* **Task item**
Give again, exactly as written, each line of the material below starting at the line that contains "yellow arrow: rotated" and ending at the line that contains "gray diamond at (212, 88): moved". Both ends count, and no other line does.

* **Task inputs**
• • •

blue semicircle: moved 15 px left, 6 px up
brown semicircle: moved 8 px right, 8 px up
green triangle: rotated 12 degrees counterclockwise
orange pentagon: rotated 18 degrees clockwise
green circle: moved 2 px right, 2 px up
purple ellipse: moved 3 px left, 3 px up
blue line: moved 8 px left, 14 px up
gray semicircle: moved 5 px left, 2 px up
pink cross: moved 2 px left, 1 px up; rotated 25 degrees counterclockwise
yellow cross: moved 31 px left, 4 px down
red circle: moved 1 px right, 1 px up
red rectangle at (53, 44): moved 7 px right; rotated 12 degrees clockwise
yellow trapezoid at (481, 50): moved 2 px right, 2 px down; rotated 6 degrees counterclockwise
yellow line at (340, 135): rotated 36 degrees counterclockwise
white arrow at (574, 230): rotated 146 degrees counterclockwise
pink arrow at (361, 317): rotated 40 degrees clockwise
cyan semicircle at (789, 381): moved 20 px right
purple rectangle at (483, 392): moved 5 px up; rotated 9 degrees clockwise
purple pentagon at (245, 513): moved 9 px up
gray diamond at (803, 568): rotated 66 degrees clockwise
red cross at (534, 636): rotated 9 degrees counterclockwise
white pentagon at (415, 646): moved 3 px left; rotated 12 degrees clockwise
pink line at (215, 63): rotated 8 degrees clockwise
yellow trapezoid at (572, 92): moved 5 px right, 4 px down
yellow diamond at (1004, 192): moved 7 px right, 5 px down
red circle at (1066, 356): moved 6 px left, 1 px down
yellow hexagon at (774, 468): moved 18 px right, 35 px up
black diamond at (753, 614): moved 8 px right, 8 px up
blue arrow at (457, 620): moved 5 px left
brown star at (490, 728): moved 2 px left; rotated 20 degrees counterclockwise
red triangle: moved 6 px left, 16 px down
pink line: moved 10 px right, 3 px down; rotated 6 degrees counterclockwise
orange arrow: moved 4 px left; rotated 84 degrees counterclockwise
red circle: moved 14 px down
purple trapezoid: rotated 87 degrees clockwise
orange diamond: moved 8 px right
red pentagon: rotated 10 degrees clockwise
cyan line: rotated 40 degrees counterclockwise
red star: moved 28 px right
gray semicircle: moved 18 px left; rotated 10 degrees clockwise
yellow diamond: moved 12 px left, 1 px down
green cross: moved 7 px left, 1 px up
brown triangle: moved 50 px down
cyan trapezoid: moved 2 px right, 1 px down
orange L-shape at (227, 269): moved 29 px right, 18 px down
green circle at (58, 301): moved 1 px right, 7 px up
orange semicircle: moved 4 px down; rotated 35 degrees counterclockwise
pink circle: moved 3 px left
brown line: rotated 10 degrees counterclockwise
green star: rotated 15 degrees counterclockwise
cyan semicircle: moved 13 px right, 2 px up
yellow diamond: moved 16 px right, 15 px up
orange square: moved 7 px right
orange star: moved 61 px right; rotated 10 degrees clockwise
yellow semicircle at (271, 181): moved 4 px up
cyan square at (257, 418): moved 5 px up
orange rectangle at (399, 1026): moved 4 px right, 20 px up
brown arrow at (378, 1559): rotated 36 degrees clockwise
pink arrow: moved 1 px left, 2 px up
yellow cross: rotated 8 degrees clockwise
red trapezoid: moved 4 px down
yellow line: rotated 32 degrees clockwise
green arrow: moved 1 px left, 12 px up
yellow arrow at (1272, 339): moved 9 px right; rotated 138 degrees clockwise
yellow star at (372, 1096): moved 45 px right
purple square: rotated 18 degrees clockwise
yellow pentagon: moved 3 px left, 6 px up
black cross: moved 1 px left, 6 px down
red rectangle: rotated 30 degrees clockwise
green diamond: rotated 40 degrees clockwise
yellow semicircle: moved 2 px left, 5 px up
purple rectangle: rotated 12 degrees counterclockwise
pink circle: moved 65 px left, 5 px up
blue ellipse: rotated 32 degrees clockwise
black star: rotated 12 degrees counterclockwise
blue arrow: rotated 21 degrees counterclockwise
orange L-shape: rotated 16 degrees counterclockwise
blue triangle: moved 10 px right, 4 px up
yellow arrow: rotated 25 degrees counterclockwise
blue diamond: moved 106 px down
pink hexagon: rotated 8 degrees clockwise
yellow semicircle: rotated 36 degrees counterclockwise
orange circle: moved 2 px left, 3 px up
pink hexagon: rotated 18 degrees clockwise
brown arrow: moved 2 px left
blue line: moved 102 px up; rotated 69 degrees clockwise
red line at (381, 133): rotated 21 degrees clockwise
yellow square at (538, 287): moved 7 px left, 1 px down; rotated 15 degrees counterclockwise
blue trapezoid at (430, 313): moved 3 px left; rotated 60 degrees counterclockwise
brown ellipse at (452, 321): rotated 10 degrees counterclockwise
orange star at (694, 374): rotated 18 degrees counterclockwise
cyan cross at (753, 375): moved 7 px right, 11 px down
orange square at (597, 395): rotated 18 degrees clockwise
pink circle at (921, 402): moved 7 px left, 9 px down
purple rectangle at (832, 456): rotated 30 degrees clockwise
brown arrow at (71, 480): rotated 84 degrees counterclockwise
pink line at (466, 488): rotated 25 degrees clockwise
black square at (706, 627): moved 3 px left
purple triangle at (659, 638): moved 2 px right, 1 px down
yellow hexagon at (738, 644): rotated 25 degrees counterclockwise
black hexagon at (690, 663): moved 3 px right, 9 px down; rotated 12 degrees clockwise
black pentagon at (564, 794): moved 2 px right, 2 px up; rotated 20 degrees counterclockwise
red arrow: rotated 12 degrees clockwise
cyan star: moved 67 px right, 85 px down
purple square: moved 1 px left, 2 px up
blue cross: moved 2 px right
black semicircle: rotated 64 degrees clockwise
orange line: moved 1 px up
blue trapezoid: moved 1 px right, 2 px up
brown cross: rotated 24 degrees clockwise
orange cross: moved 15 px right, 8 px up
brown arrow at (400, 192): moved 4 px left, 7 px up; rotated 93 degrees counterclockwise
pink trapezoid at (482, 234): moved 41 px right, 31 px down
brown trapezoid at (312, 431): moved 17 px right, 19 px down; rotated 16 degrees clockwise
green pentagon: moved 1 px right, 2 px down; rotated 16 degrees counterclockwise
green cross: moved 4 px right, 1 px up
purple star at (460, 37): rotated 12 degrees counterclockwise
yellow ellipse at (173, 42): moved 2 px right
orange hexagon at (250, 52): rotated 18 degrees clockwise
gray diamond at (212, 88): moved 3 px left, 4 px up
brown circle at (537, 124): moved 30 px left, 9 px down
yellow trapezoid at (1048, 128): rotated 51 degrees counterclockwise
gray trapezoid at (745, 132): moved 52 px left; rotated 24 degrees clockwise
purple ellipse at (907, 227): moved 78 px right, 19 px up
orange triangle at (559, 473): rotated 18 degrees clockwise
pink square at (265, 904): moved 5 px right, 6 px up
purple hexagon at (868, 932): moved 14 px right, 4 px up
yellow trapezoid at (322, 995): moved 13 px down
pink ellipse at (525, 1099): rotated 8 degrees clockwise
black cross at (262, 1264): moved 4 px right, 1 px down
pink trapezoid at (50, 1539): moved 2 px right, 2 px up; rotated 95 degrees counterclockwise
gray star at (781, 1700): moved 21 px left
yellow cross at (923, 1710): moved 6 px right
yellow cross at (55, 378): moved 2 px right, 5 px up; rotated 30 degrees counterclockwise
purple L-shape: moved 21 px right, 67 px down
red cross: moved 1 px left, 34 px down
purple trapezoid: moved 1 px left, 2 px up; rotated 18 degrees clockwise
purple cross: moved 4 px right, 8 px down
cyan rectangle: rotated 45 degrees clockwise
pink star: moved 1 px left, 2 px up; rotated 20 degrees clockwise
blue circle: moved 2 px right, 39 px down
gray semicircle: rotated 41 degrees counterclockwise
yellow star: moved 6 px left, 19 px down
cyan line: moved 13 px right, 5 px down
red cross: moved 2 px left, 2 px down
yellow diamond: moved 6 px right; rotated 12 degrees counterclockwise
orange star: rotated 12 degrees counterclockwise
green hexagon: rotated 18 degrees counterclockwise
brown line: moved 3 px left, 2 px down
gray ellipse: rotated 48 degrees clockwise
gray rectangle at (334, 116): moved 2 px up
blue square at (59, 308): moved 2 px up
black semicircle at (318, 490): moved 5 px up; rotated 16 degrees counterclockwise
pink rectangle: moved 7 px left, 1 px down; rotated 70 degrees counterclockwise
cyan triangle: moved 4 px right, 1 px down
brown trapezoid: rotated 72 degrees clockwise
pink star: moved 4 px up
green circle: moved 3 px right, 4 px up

• • •

* **Reply to the task**
yellow arrow: rotated 25 degrees counterclockwise
blue diamond: moved 106 px down
pink hexagon: rotated 8 degrees clockwise
yellow semicircle: rotated 36 degrees counterclockwise
orange circle: moved 2 px left, 3 px up
pink hexagon: rotated 18 degrees clockwise
brown arrow: moved 2 px left
blue line: moved 102 px up; rotated 69 degrees clockwise
red line at (381, 133): rotated 21 degrees clockwise
yellow square at (538, 287): moved 7 px left, 1 px down; rotated 15 degrees counterclockwise
blue trapezoid at (430, 313): moved 3 px left; rotated 60 degrees counterclockwise
brown ellipse at (452, 321): rotated 10 degrees counterclockwise
orange star at (694, 374): rotated 18 degrees counterclockwise
cyan cross at (753, 375): moved 7 px right, 11 px down
orange square at (597, 395): rotated 18 degrees clockwise
pink circle at (921, 402): moved 7 px left, 9 px down
purple rectangle at (832, 456): rotated 30 degrees clockwise
brown arrow at (71, 480): rotated 84 degrees counterclockwise
pink line at (466, 488): rotated 25 degrees clockwise
black square at (706, 627): moved 3 px left
purple triangle at (659, 638): moved 2 px right, 1 px down
yellow hexagon at (738, 644): rotated 25 degrees counterclockwise
black hexagon at (690, 663): moved 3 px right, 9 px down; rotated 12 degrees clockwise
black pentagon at (564, 794): moved 2 px right, 2 px up; rotated 20 degrees counterclockwise
red arrow: rotated 12 degrees clockwise
cyan star: moved 67 px right, 85 px down
purple square: moved 1 px left, 2 px up
blue cross: moved 2 px right
black semicircle: rotated 64 degrees clockwise
orange line: moved 1 px up
blue trapezoid: moved 1 px right, 2 px up
brown cross: rotated 24 degrees clockwise
orange cross: moved 15 px right, 8 px up
brown arrow at (400, 192): moved 4 px left, 7 px up; rotated 93 degrees counterclockwise
pink trapezoid at (482, 234): moved 41 px right, 31 px down
brown trapezoid at (312, 431): moved 17 px right, 19 px down; rotated 16 degrees clockwise
green pentagon: moved 1 px right, 2 px down; rotated 16 degrees counterclockwise
green cross: moved 4 px right, 1 px up
purple star at (460, 37): rotated 12 degrees counterclockwise
yellow ellipse at (173, 42): moved 2 px right
orange hexagon at (250, 52): rotated 18 degrees clockwise
gray diamond at (212, 88): moved 3 px left, 4 px up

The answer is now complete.